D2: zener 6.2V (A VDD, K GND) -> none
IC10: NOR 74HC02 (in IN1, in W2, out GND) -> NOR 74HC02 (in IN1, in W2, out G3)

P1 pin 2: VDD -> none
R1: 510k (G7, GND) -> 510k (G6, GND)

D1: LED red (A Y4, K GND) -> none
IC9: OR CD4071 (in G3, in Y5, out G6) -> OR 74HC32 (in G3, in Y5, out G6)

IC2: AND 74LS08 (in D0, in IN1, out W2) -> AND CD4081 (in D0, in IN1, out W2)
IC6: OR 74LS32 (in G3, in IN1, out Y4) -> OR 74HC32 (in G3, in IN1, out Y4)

+ + + + + + +

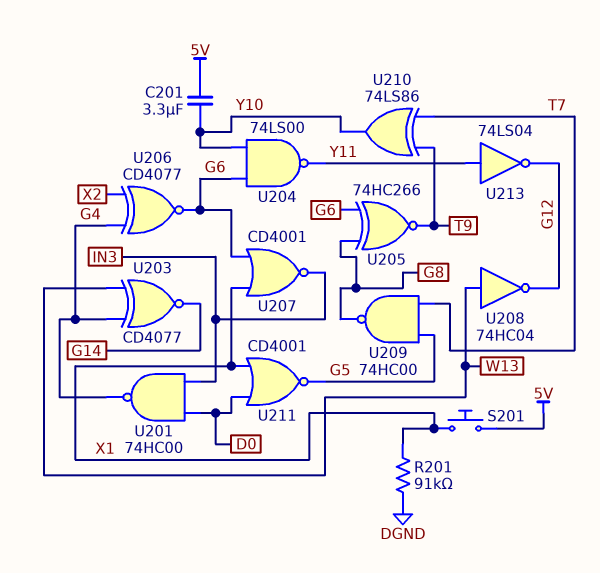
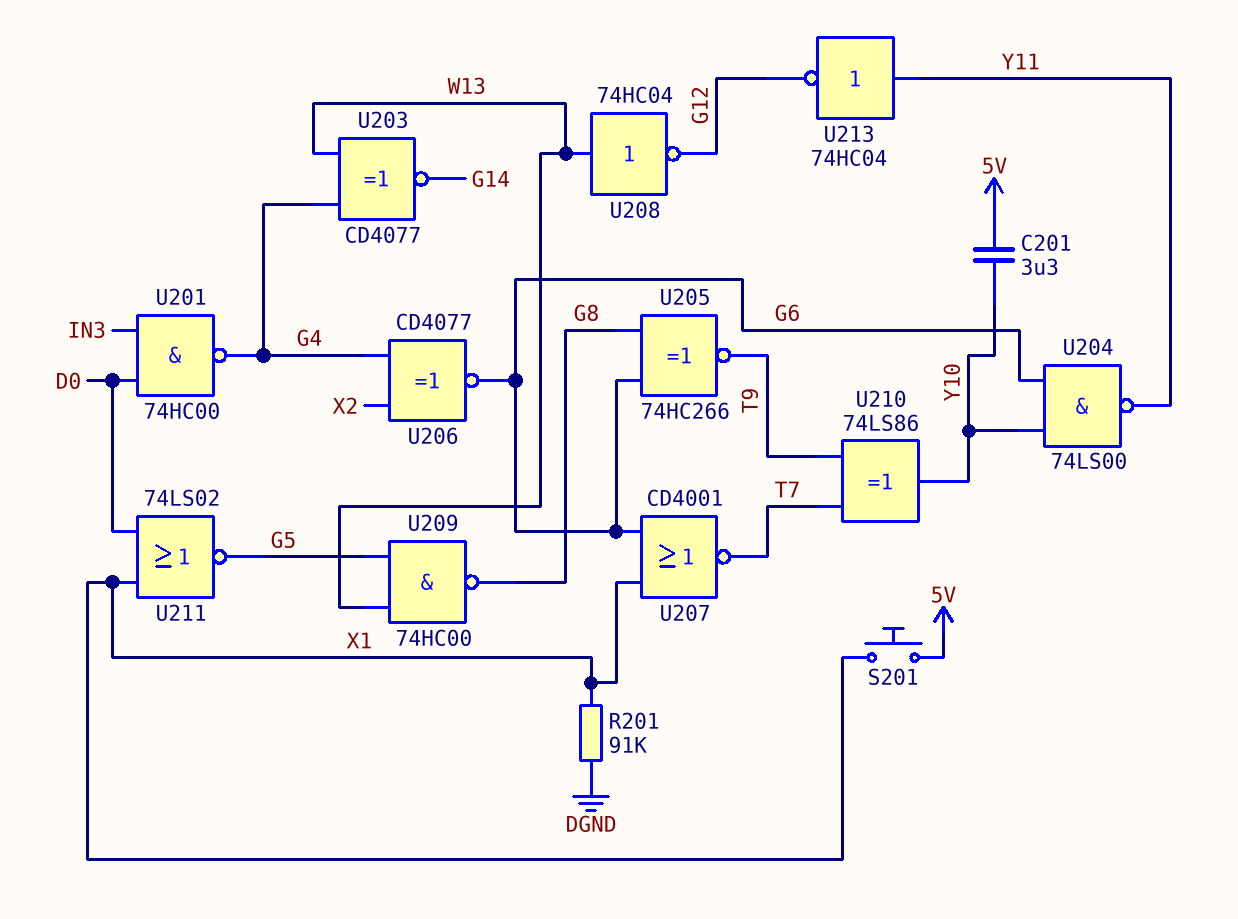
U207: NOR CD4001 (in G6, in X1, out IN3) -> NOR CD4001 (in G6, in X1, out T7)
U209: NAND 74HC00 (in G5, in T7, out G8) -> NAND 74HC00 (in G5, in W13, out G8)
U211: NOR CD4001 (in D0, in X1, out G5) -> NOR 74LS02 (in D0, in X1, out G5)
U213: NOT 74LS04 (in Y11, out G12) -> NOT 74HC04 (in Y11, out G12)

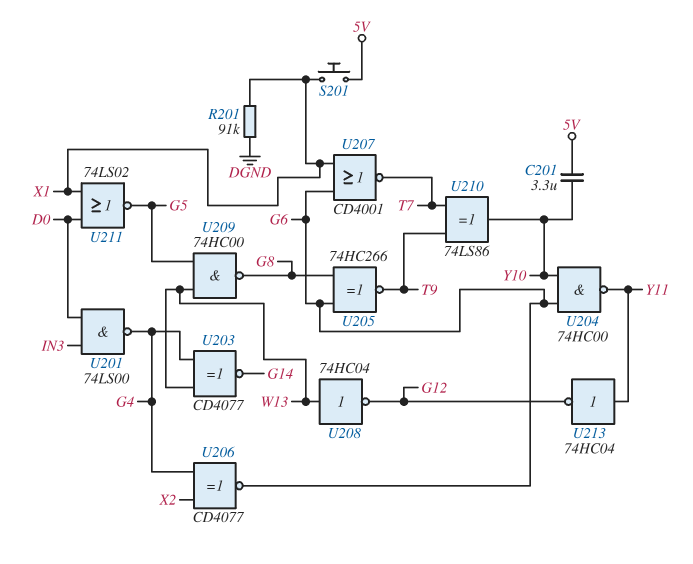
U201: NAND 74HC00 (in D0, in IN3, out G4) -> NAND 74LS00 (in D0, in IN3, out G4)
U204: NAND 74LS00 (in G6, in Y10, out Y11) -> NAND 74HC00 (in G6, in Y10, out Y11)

+ + + + + + +

• Instructions for the task: What do the entries above read from the line containing "U211: NOR CD4001" through the line containing "U204: NAND 74LS00"? Output those lines exactly, both ends included, with the pictures left out.

• Written solution:
U211: NOR CD4001 (in D0, in X1, out G5) -> NOR 74LS02 (in D0, in X1, out G5)
U213: NOT 74LS04 (in Y11, out G12) -> NOT 74HC04 (in Y11, out G12)

U201: NAND 74HC00 (in D0, in IN3, out G4) -> NAND 74LS00 (in D0, in IN3, out G4)
U204: NAND 74LS00 (in G6, in Y10, out Y11) -> NAND 74HC00 (in G6, in Y10, out Y11)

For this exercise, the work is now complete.